[Data items]
***

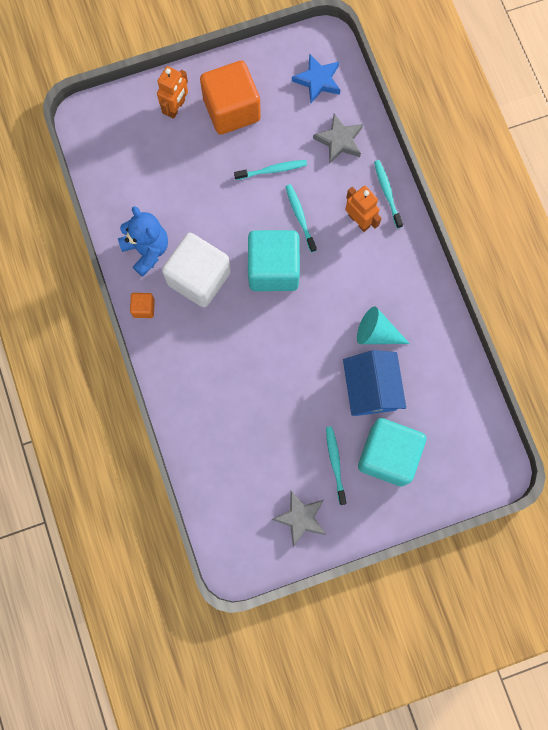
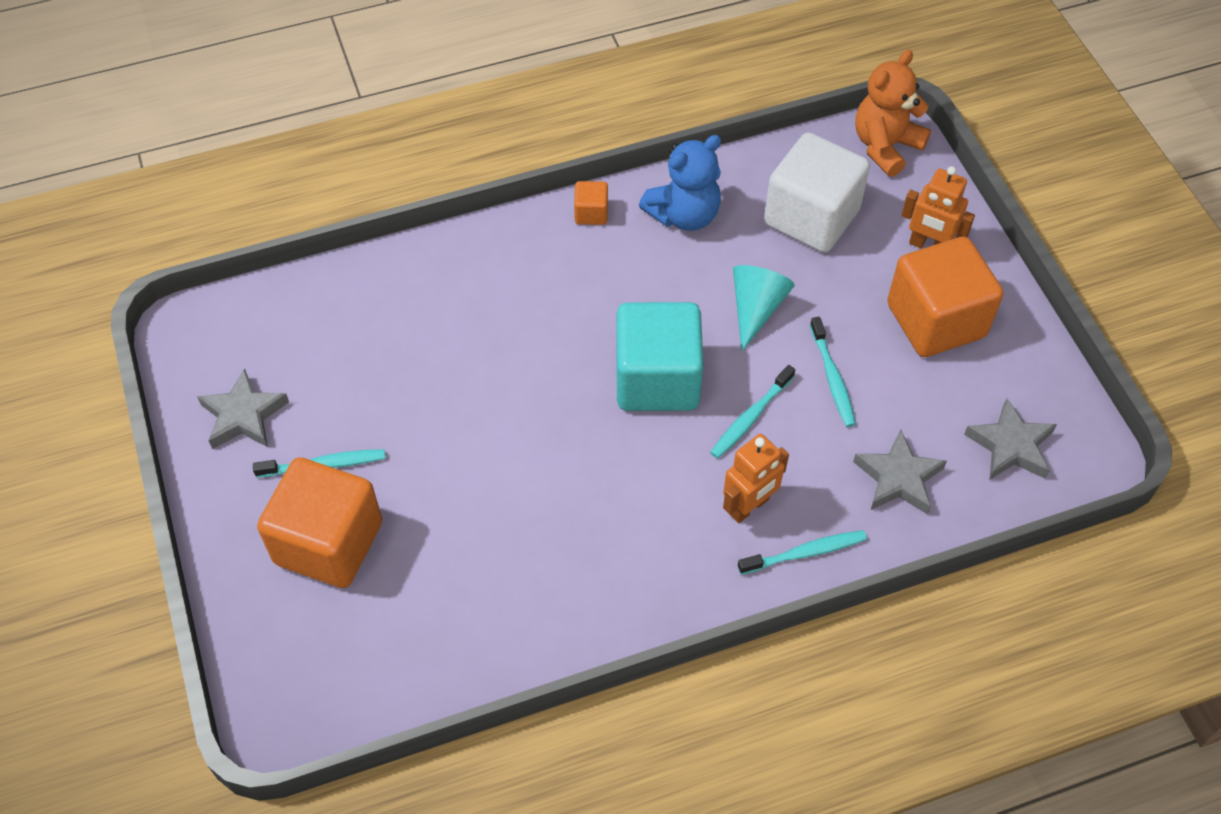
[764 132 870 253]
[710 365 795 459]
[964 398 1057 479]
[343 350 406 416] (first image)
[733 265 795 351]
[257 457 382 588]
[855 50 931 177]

***

▶ **WHAT YOU HAVE TO DO**: For this exercise, retype the data above exactly and skip every image.

▶ **EXERCISE RESPONSE**:
[764 132 870 253]
[710 365 795 459]
[964 398 1057 479]
[343 350 406 416] (first image)
[733 265 795 351]
[257 457 382 588]
[855 50 931 177]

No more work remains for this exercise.